What the task requires »
Once the line with "camera: 55 degrees left, 15 degrees up" is found, repeat exactly that line and every one after it until the data below ends, including the last line.

Collected data entries »
---------------

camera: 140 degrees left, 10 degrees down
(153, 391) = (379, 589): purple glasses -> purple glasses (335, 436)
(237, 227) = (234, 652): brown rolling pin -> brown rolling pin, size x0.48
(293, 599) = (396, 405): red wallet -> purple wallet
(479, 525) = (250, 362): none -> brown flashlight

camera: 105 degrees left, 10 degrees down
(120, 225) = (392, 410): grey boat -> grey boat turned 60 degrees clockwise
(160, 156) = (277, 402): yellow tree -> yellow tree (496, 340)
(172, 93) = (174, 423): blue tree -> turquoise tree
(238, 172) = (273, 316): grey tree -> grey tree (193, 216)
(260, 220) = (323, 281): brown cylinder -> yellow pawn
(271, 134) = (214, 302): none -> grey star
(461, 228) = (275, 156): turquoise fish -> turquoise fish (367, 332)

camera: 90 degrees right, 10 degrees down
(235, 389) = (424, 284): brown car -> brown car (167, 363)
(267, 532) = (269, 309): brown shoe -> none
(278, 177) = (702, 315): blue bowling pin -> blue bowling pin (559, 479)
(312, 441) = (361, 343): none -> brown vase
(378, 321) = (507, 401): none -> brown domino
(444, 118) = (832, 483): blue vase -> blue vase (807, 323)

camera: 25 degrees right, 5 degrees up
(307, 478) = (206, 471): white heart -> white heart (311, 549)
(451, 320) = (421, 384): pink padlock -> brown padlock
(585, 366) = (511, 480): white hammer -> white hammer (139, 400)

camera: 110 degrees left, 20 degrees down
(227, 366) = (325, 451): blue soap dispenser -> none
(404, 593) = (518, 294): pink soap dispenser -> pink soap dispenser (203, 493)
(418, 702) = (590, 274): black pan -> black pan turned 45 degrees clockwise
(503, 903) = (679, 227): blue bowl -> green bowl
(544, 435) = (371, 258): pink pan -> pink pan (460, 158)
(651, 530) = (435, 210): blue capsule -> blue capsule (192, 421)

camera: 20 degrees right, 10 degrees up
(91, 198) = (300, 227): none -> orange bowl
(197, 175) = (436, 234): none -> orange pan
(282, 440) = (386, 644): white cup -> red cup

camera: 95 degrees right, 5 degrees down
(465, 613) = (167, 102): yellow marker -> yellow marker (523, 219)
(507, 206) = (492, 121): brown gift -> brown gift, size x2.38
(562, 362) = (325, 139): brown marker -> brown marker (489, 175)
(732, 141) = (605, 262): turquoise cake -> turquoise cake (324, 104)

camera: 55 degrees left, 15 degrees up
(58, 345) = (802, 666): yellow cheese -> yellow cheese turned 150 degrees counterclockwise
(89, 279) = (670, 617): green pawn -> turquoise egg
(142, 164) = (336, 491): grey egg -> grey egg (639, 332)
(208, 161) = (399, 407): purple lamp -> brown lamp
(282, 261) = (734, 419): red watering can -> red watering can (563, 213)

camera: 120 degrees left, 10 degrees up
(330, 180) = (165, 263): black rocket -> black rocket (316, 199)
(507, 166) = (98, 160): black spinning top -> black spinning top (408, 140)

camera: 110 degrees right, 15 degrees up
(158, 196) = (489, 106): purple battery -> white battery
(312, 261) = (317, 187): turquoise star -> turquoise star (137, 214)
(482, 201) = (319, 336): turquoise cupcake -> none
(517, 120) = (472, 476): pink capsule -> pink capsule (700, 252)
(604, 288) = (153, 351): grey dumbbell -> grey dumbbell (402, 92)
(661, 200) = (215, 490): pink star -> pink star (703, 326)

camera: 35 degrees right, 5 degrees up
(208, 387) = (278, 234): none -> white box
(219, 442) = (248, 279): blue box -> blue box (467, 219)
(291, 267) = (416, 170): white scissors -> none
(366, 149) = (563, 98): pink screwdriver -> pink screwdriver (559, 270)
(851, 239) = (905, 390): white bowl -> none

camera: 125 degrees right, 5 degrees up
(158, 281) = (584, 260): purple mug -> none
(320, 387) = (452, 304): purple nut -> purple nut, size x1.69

---------------

Answer to the problem »
camera: 55 degrees left, 15 degrees up
(58, 345) = (802, 666): yellow cheese -> yellow cheese turned 150 degrees counterclockwise
(89, 279) = (670, 617): green pawn -> turquoise egg
(142, 164) = (336, 491): grey egg -> grey egg (639, 332)
(208, 161) = (399, 407): purple lamp -> brown lamp
(282, 261) = (734, 419): red watering can -> red watering can (563, 213)

camera: 120 degrees left, 10 degrees up
(330, 180) = (165, 263): black rocket -> black rocket (316, 199)
(507, 166) = (98, 160): black spinning top -> black spinning top (408, 140)

camera: 110 degrees right, 15 degrees up
(158, 196) = (489, 106): purple battery -> white battery
(312, 261) = (317, 187): turquoise star -> turquoise star (137, 214)
(482, 201) = (319, 336): turquoise cupcake -> none
(517, 120) = (472, 476): pink capsule -> pink capsule (700, 252)
(604, 288) = (153, 351): grey dumbbell -> grey dumbbell (402, 92)
(661, 200) = (215, 490): pink star -> pink star (703, 326)

camera: 35 degrees right, 5 degrees up
(208, 387) = (278, 234): none -> white box
(219, 442) = (248, 279): blue box -> blue box (467, 219)
(291, 267) = (416, 170): white scissors -> none
(366, 149) = (563, 98): pink screwdriver -> pink screwdriver (559, 270)
(851, 239) = (905, 390): white bowl -> none

camera: 125 degrees right, 5 degrees up
(158, 281) = (584, 260): purple mug -> none
(320, 387) = (452, 304): purple nut -> purple nut, size x1.69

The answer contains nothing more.